:: About this task ::
The full listing, excluding its pictures, should be printed exactly as it stands.

:: Provided records ::

- - -

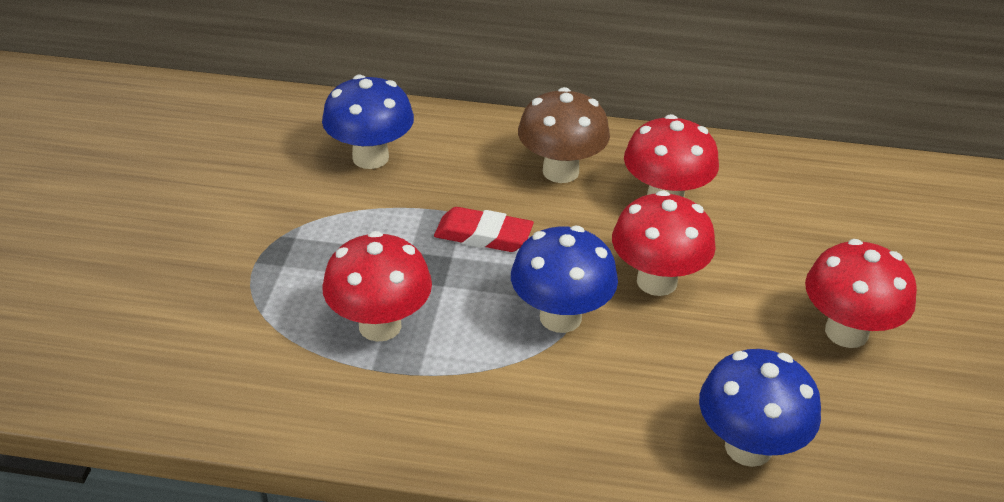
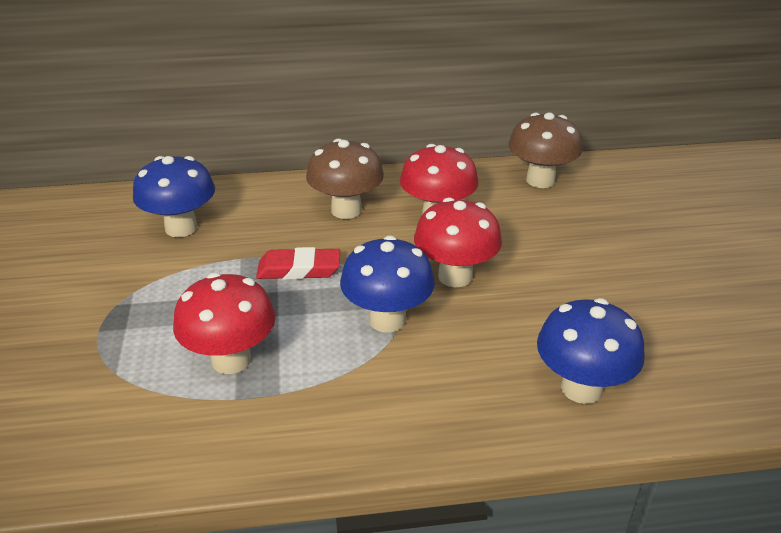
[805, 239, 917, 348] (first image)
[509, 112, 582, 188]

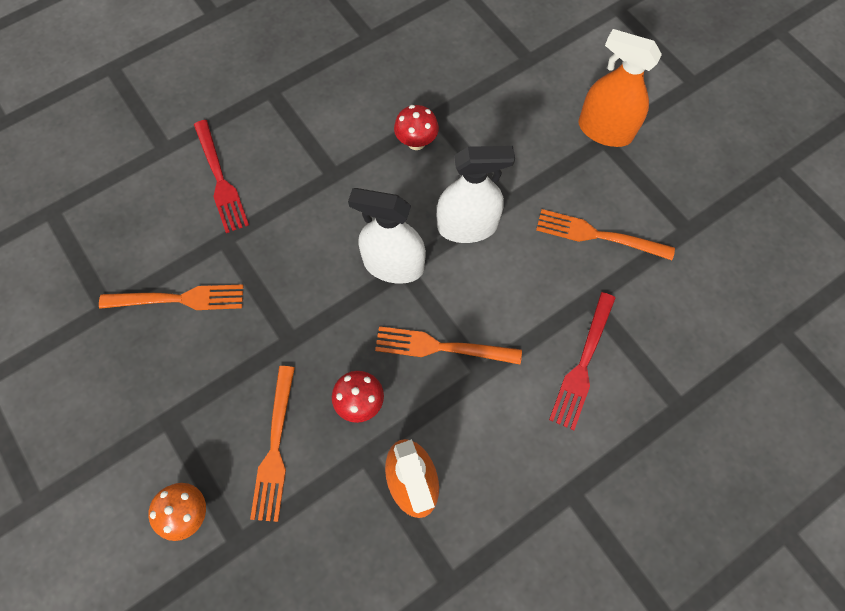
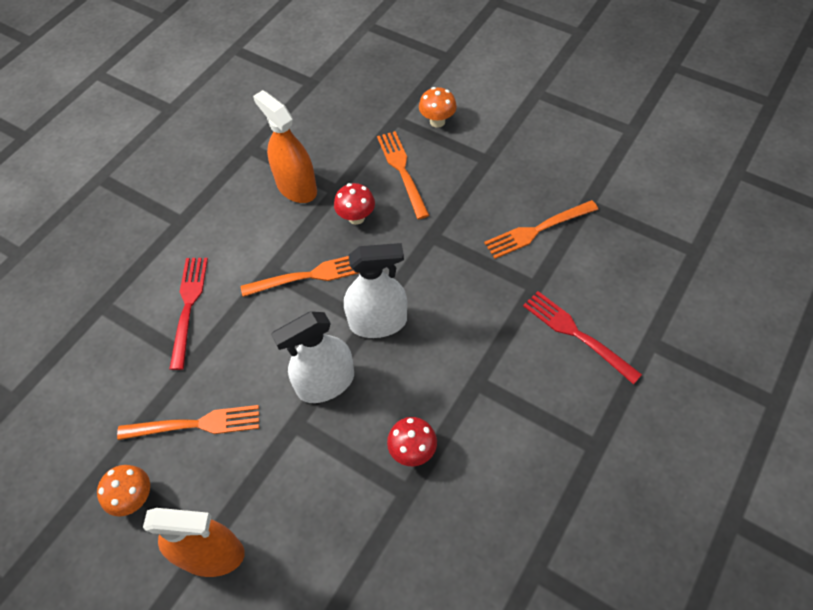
[97, 465, 150, 517]

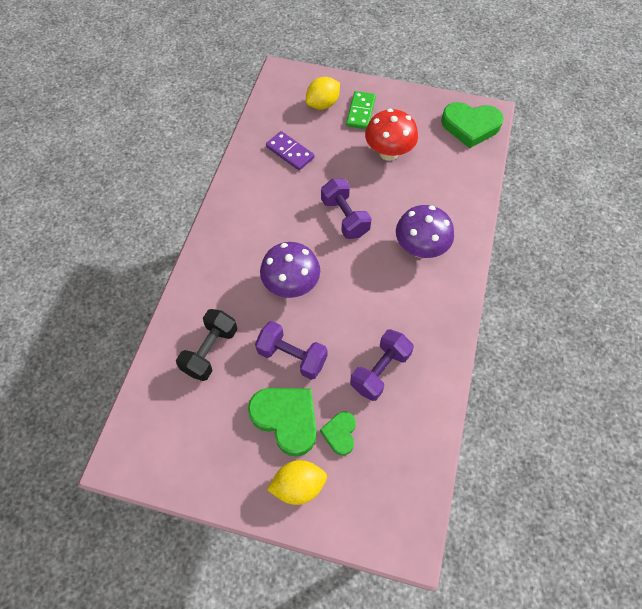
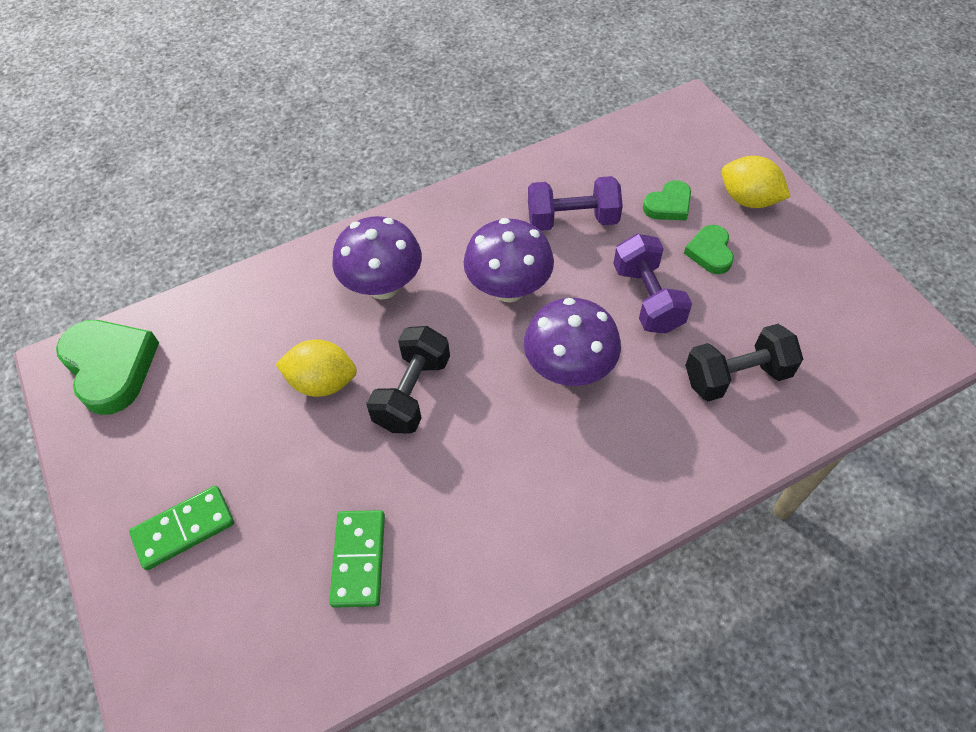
[684, 225, 734, 274]
[329, 510, 385, 608]
[276, 340, 357, 397]
[366, 326, 450, 434]
[365, 109, 418, 161] (first image)
[463, 218, 554, 302]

- - -

:: Exercise output ::
[805, 239, 917, 348] (first image)
[509, 112, 582, 188]

[97, 465, 150, 517]

[684, 225, 734, 274]
[329, 510, 385, 608]
[276, 340, 357, 397]
[366, 326, 450, 434]
[365, 109, 418, 161] (first image)
[463, 218, 554, 302]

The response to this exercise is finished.